### PROBLEM REQUIREMENTS
Scan the lines below and report each one containing "DGND" by copying it.

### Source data
-----
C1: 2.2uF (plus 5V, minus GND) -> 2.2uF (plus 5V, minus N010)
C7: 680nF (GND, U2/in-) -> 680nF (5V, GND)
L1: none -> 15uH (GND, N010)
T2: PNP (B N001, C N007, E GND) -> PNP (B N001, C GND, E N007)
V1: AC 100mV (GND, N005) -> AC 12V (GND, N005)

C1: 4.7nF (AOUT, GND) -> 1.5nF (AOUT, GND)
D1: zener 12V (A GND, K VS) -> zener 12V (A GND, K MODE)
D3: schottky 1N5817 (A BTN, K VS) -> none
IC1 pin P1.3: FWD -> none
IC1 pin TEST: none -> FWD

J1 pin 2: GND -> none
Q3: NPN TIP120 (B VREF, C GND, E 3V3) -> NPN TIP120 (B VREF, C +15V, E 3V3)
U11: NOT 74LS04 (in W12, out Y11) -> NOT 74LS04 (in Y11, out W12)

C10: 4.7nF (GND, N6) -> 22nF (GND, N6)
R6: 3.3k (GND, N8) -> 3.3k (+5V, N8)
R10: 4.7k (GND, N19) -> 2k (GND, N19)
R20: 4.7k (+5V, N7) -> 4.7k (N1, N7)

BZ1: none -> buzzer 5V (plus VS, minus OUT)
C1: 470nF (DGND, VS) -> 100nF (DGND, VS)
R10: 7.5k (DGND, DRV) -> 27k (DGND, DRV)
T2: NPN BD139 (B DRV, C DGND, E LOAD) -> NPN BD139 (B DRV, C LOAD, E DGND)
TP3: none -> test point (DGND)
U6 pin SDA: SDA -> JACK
-----
### SOLUTION TO THE EXERCISE
C1: 470nF (DGND, VS) -> 100nF (DGND, VS)
R10: 7.5k (DGND, DRV) -> 27k (DGND, DRV)
T2: NPN BD139 (B DRV, C DGND, E LOAD) -> NPN BD139 (B DRV, C LOAD, E DGND)
TP3: none -> test point (DGND)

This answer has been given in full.